(ASSIGNMENT): Please copy every record below exactly, but leave the pictures out.

--- INFORMATION GIVEN ---

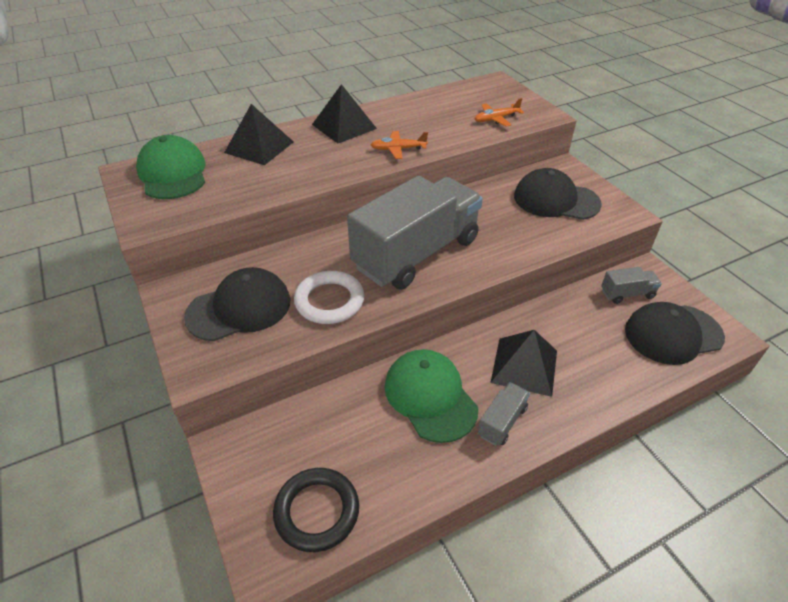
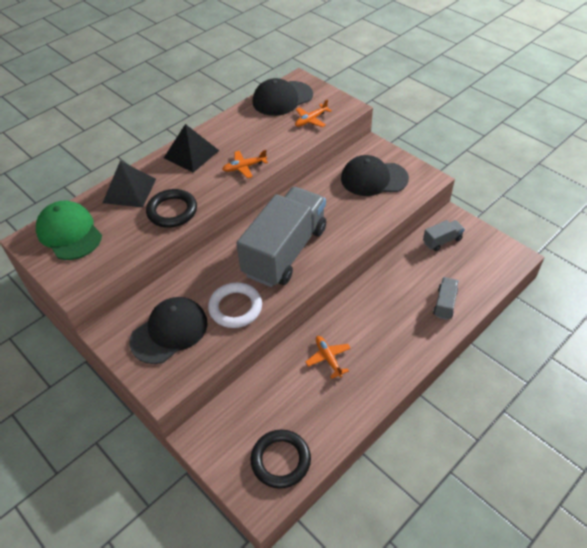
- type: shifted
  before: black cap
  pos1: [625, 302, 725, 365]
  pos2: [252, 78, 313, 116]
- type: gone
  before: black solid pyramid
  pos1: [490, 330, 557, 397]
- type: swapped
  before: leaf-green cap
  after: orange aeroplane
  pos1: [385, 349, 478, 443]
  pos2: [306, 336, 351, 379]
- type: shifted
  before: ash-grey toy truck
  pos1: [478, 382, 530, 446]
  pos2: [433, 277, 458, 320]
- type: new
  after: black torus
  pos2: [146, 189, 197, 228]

---

(FINISHED TASK):
- type: shifted
  before: black cap
  pos1: [625, 302, 725, 365]
  pos2: [252, 78, 313, 116]
- type: gone
  before: black solid pyramid
  pos1: [490, 330, 557, 397]
- type: swapped
  before: leaf-green cap
  after: orange aeroplane
  pos1: [385, 349, 478, 443]
  pos2: [306, 336, 351, 379]
- type: shifted
  before: ash-grey toy truck
  pos1: [478, 382, 530, 446]
  pos2: [433, 277, 458, 320]
- type: new
  after: black torus
  pos2: [146, 189, 197, 228]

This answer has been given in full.